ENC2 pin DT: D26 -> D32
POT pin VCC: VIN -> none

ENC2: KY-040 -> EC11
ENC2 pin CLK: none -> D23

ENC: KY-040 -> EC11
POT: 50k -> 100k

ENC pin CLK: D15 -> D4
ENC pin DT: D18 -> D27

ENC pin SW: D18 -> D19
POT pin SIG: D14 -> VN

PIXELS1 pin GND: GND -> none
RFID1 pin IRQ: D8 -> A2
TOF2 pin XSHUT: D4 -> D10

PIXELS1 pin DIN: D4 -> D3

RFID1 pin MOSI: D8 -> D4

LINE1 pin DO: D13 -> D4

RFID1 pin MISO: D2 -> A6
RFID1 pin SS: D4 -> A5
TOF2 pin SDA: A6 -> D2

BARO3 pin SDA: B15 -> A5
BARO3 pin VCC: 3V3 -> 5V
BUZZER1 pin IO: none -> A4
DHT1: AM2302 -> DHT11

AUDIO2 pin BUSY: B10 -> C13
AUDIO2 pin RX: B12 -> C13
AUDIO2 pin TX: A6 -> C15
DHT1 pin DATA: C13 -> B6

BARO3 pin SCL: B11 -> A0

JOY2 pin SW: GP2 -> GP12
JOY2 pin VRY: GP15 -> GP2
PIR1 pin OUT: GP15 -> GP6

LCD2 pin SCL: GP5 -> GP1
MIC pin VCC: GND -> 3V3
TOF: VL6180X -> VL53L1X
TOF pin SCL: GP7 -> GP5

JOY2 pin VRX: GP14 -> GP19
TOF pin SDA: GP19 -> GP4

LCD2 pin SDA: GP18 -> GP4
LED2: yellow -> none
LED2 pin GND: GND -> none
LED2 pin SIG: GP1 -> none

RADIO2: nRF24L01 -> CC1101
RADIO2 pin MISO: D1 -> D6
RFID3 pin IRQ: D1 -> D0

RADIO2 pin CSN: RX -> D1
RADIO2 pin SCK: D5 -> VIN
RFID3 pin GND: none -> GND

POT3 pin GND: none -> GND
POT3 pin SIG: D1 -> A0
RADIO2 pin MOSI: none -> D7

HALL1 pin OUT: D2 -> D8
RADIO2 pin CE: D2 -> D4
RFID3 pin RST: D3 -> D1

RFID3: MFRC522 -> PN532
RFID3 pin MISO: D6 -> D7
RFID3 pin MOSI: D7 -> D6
---------------
## GOAL OF THE EXERCISE
Set out every line from the material that contains the string "none".

## RESULT BELOW
POT pin VCC: VIN -> none
ENC2 pin CLK: none -> D23
PIXELS1 pin GND: GND -> none
BUZZER1 pin IO: none -> A4
LED2: yellow -> none
LED2 pin GND: GND -> none
LED2 pin SIG: GP1 -> none
RFID3 pin GND: none -> GND
POT3 pin GND: none -> GND
RADIO2 pin MOSI: none -> D7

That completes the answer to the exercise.